┌─ Stored data

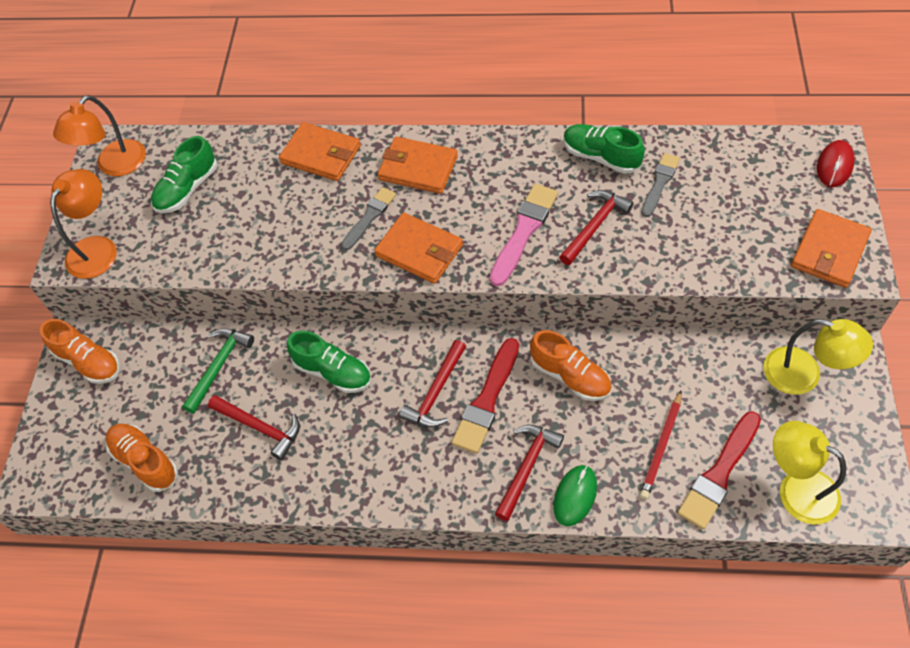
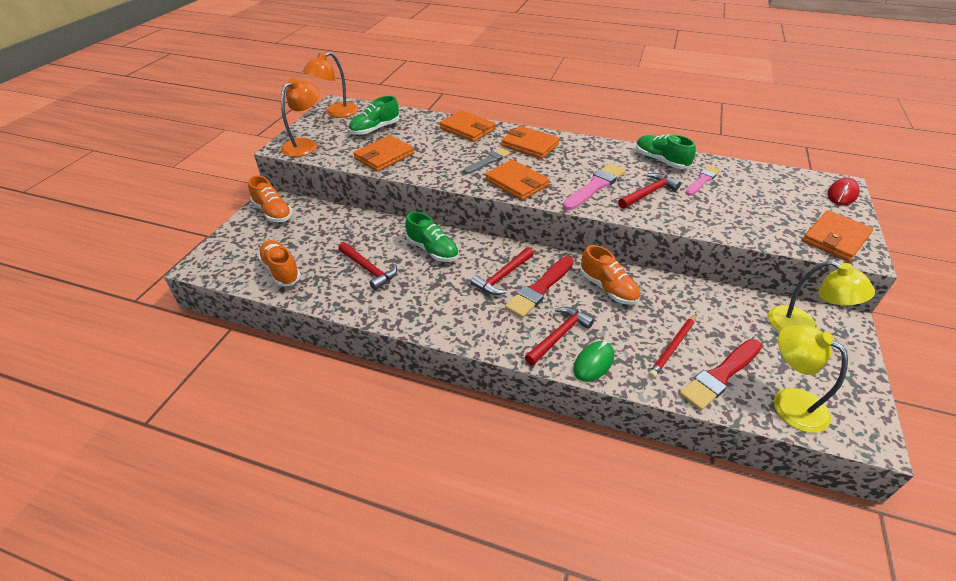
camera: 10 degrees right, 15 degrees down
green hammer [182,328,254,414] -> none
grey brush [641,153,680,217] -> pink brush [686,165,720,196]
none -> orange wallet [353,135,414,172]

└─

Task details: Word for word, return the material above, but drop the pictures.

Reply to the task:
camera: 10 degrees right, 15 degrees down
green hammer [182,328,254,414] -> none
grey brush [641,153,680,217] -> pink brush [686,165,720,196]
none -> orange wallet [353,135,414,172]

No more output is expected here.